Transcribe every line of the material below without change, apart from dropping the pictures.

(INPUT DATA):
◇ ◇ ◇ ◇ ◇ ◇ ◇

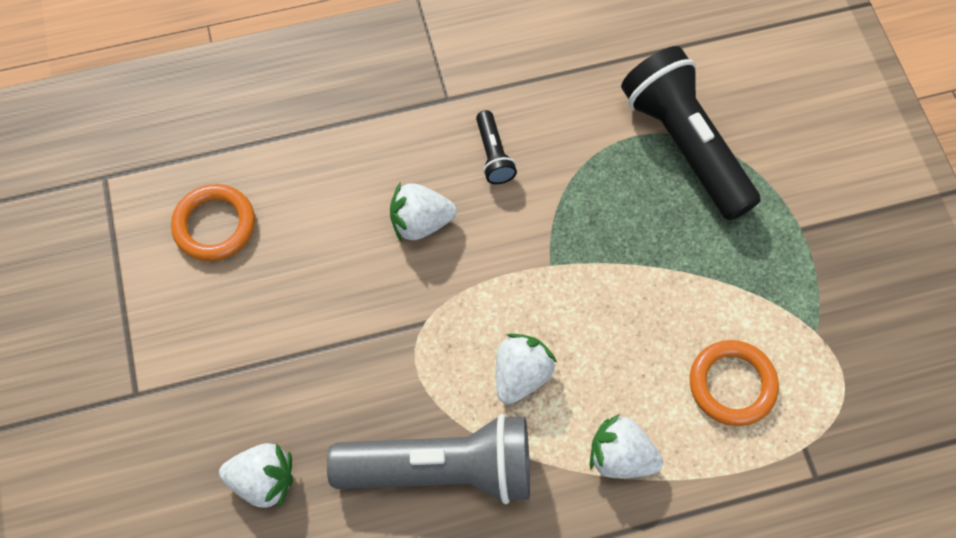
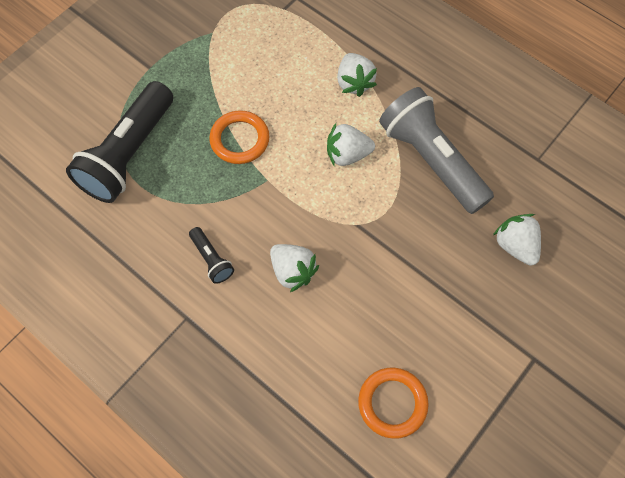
camera: 125 degrees left, 0 degrees up
black flashlight [476,110,517,184] -> black flashlight turned 105 degrees clockwise [189,227,234,284]
orange ring [690,340,779,426] -> orange ring moved to [209,110,269,164]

◇ ◇ ◇ ◇ ◇ ◇ ◇

(TASK RESULT):
camera: 125 degrees left, 0 degrees up
black flashlight [476,110,517,184] -> black flashlight turned 105 degrees clockwise [189,227,234,284]
orange ring [690,340,779,426] -> orange ring moved to [209,110,269,164]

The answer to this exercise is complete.